§ **EXERCISE DESCRIPTION**
Within the lines below, the span from the line with "BAT1: 9V (plus" to the line with "TP2: test point (CN6/3) -> none", both ends included, is to be reproduced exactly, with pictures omitted.

§ **Extracted records**
——
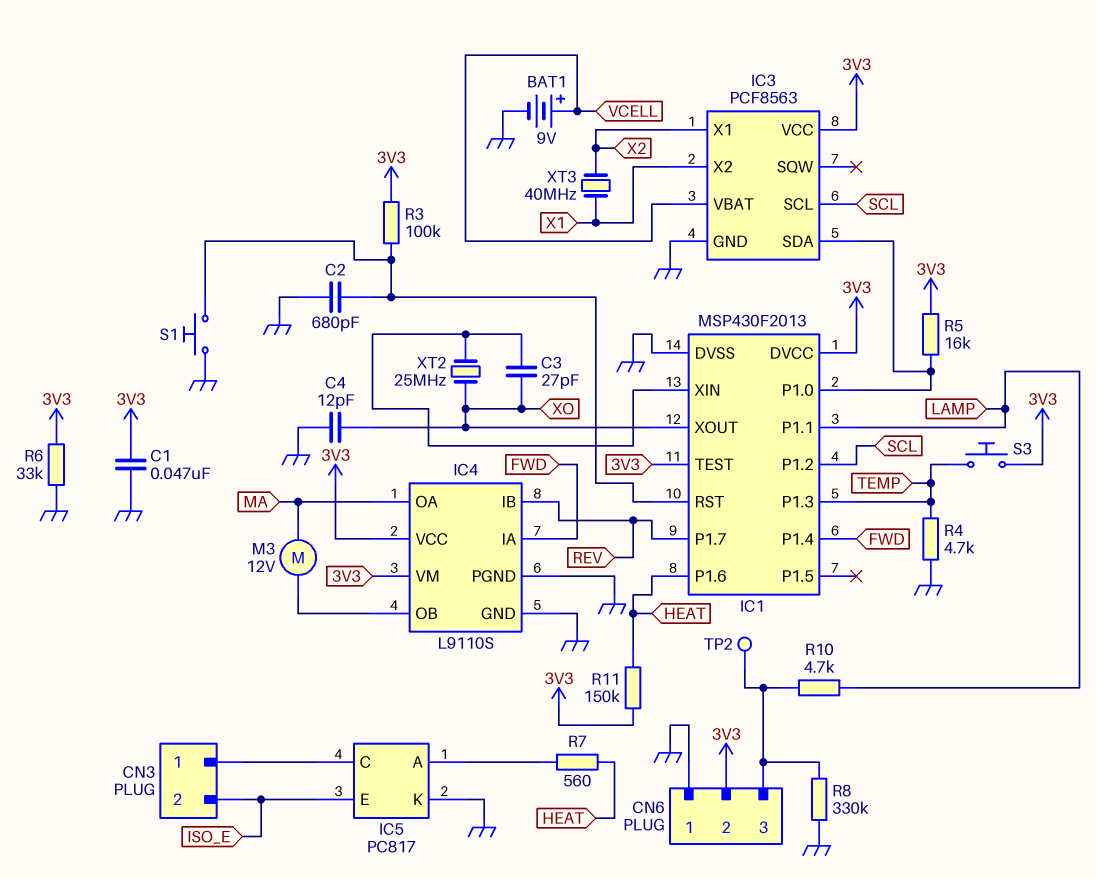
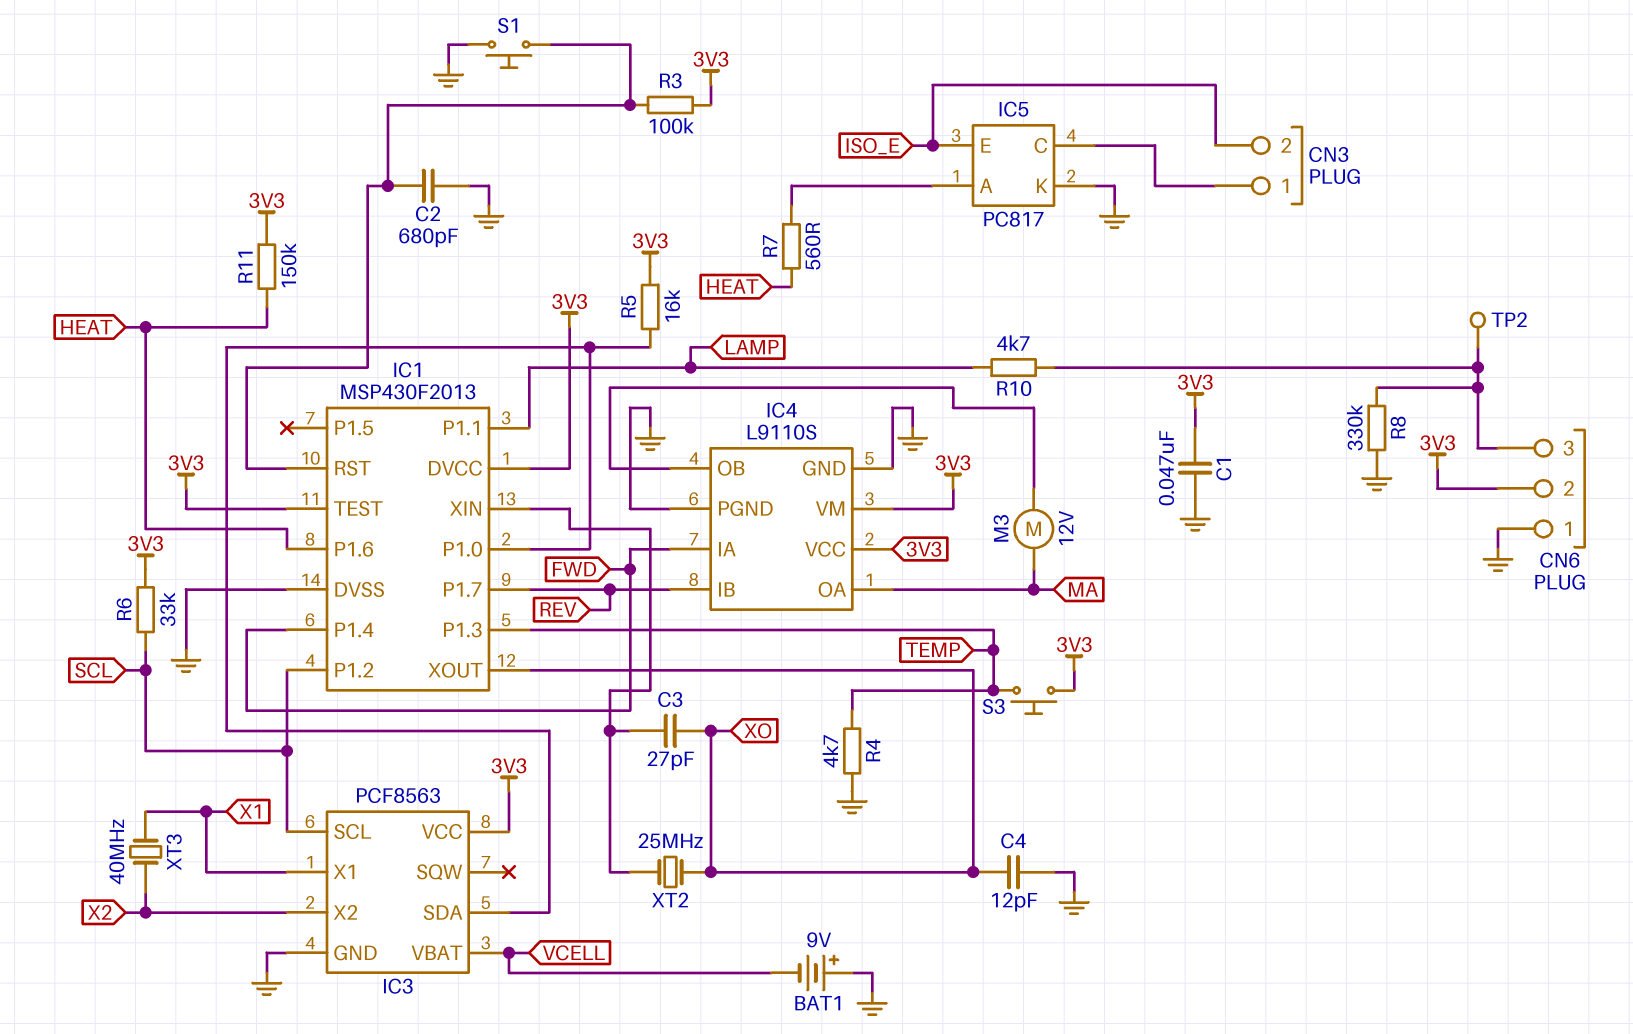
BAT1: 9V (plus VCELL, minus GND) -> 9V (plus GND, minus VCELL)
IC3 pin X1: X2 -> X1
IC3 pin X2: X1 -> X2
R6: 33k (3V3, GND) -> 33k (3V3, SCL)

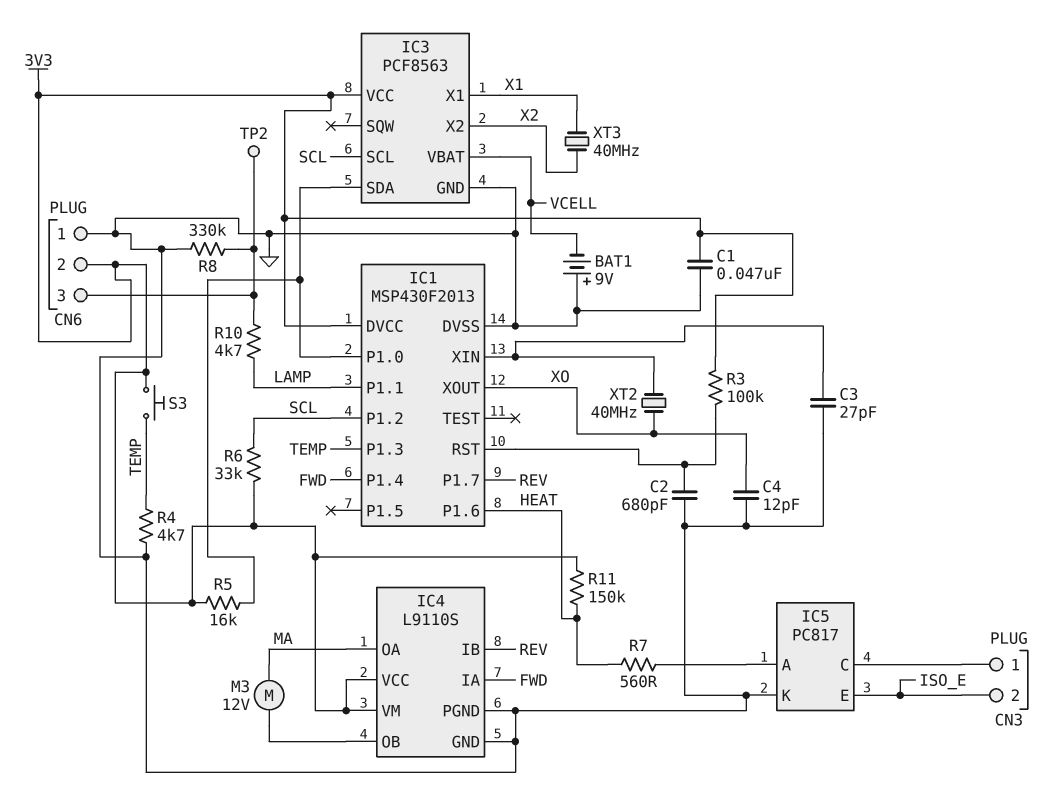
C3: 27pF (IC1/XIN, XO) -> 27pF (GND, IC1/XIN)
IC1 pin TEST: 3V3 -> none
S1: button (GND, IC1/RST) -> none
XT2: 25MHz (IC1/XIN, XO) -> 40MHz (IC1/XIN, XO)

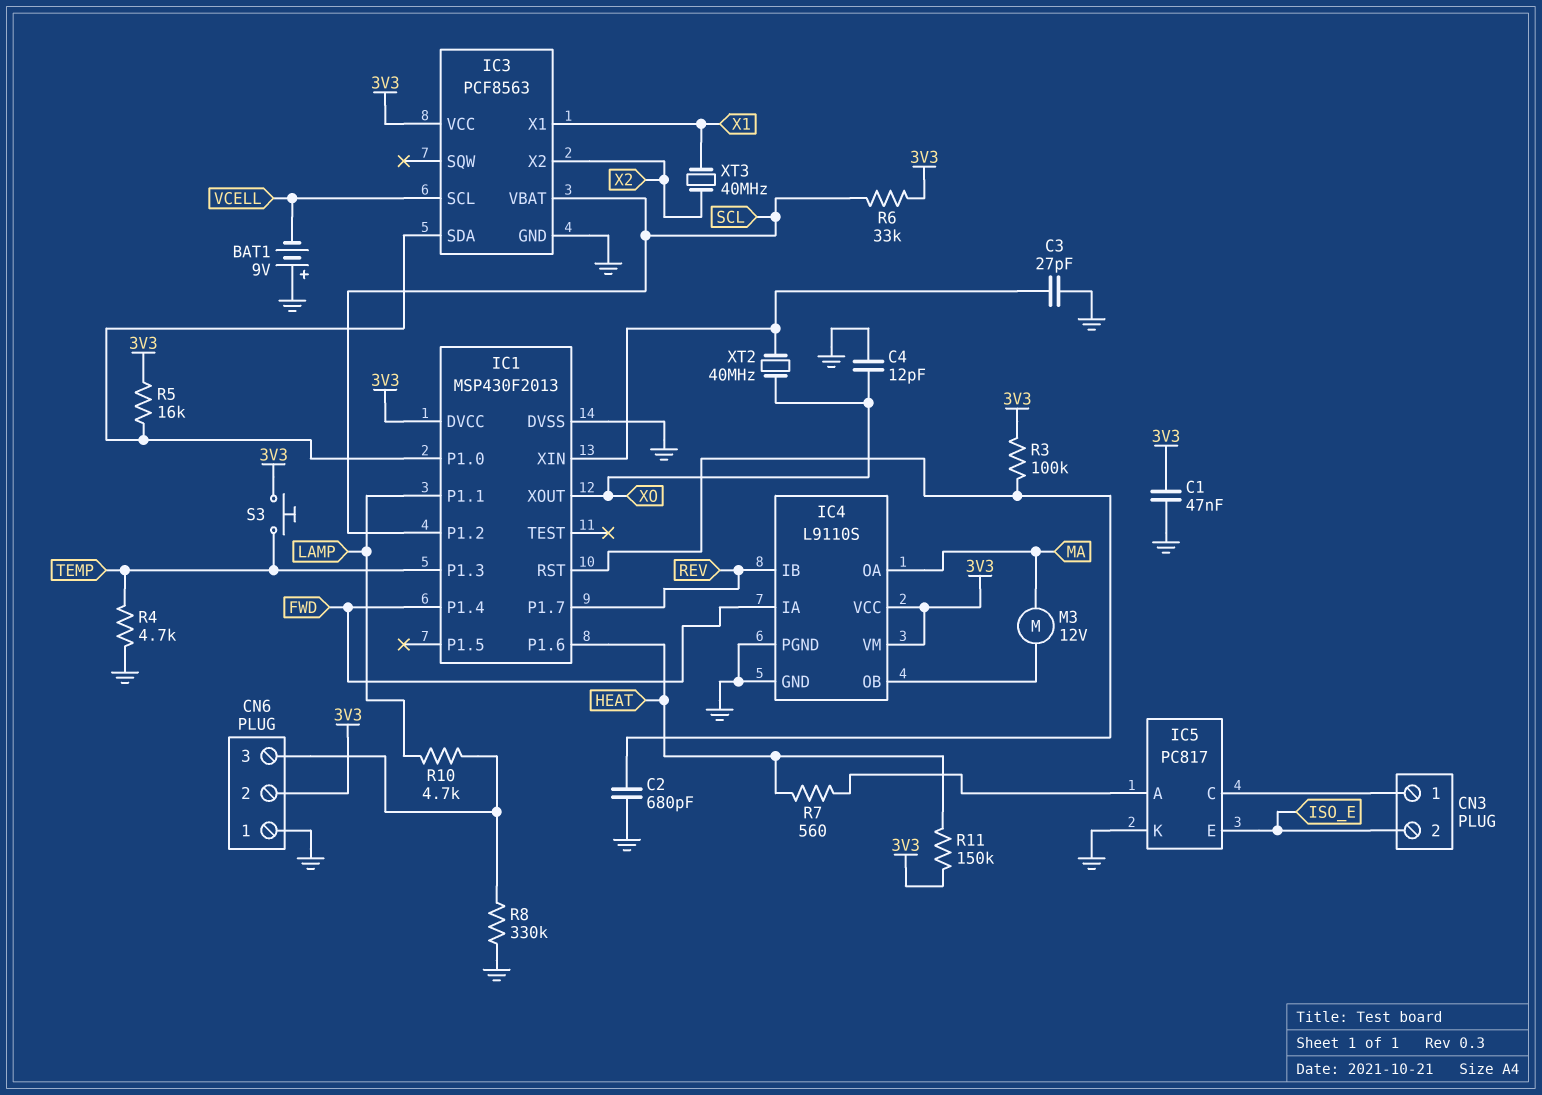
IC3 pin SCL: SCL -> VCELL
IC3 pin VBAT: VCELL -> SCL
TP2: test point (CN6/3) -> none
——
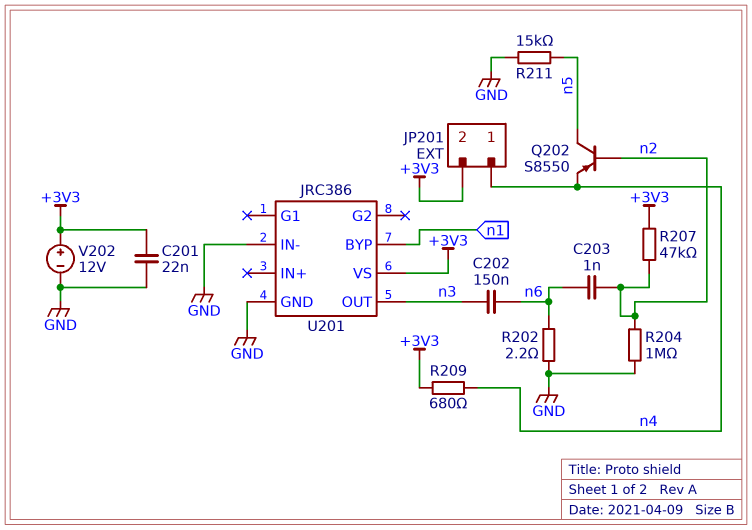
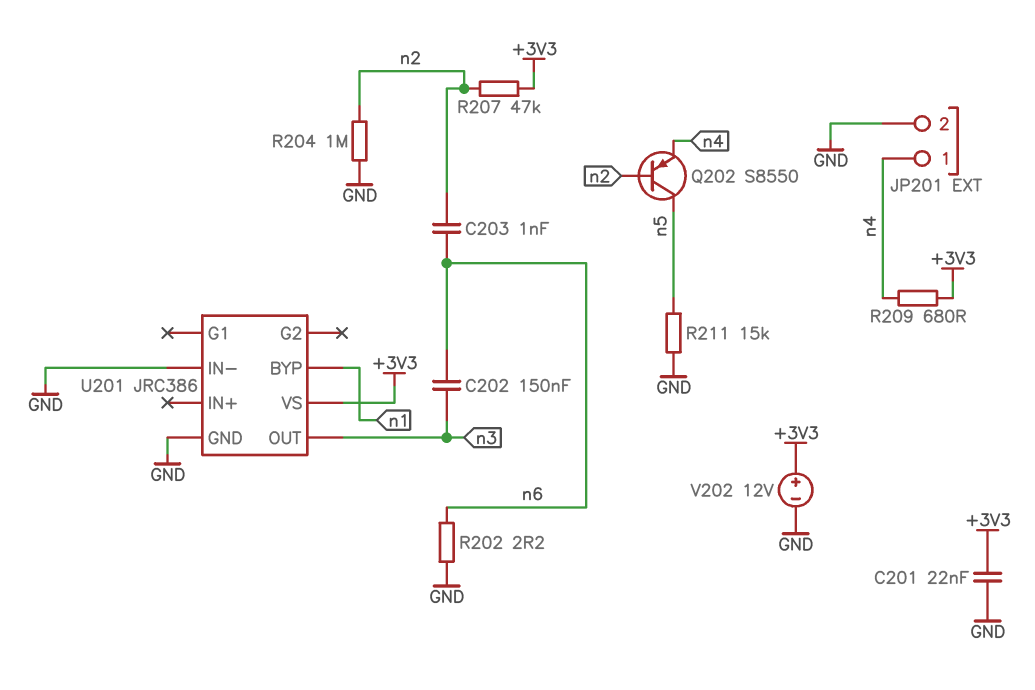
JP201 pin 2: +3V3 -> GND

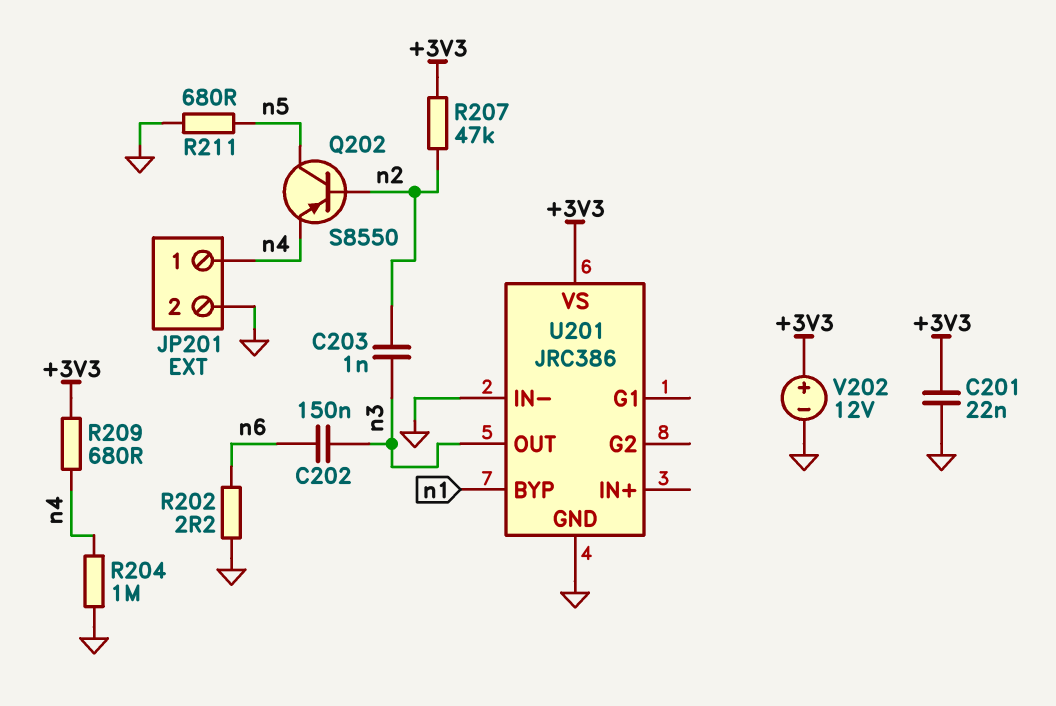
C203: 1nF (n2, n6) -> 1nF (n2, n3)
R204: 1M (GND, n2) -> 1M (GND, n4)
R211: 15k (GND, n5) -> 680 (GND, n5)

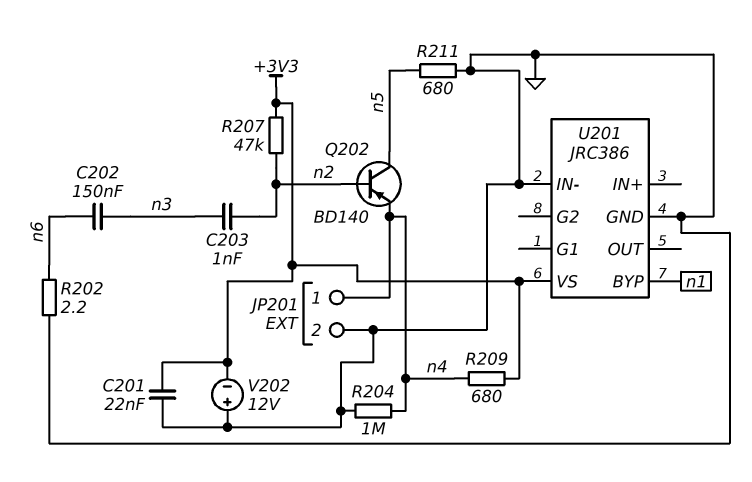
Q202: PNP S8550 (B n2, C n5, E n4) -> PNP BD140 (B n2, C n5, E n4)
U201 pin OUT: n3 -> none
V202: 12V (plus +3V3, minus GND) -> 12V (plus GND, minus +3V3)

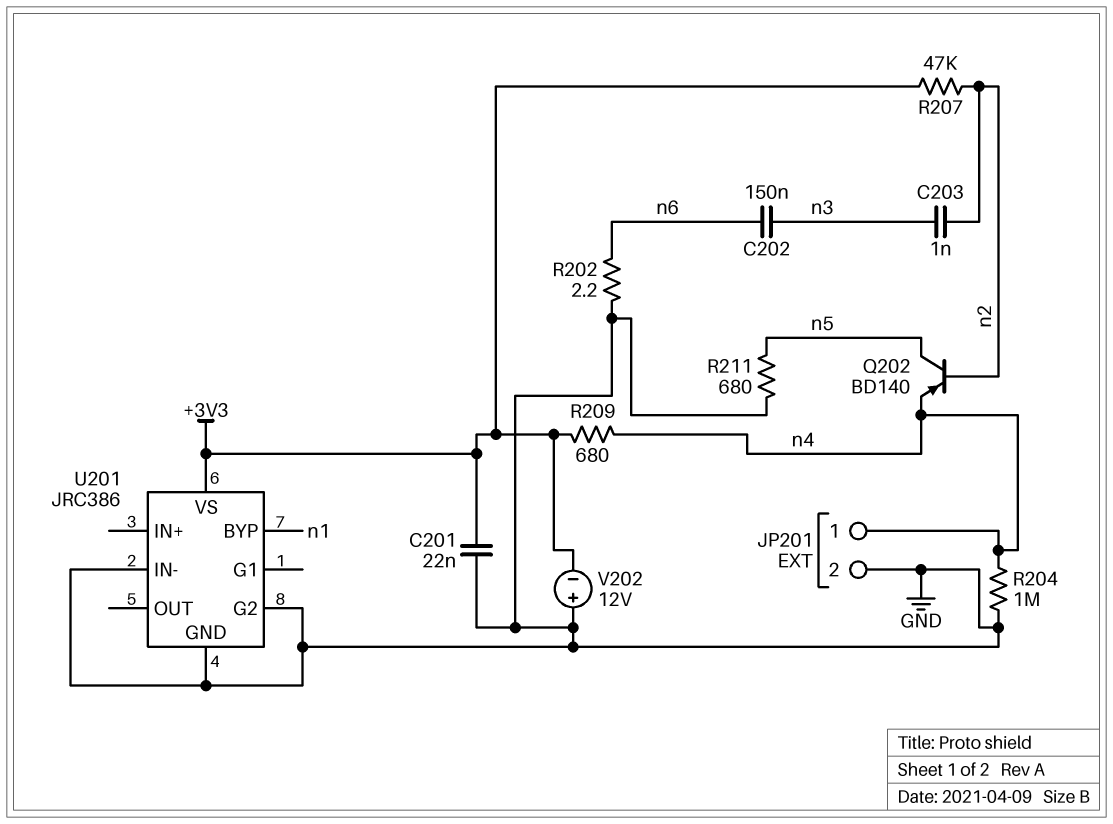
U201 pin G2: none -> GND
——
§ **RESULT OF THIS TASK**
BAT1: 9V (plus VCELL, minus GND) -> 9V (plus GND, minus VCELL)
IC3 pin X1: X2 -> X1
IC3 pin X2: X1 -> X2
R6: 33k (3V3, GND) -> 33k (3V3, SCL)

C3: 27pF (IC1/XIN, XO) -> 27pF (GND, IC1/XIN)
IC1 pin TEST: 3V3 -> none
S1: button (GND, IC1/RST) -> none
XT2: 25MHz (IC1/XIN, XO) -> 40MHz (IC1/XIN, XO)

IC3 pin SCL: SCL -> VCELL
IC3 pin VBAT: VCELL -> SCL
TP2: test point (CN6/3) -> none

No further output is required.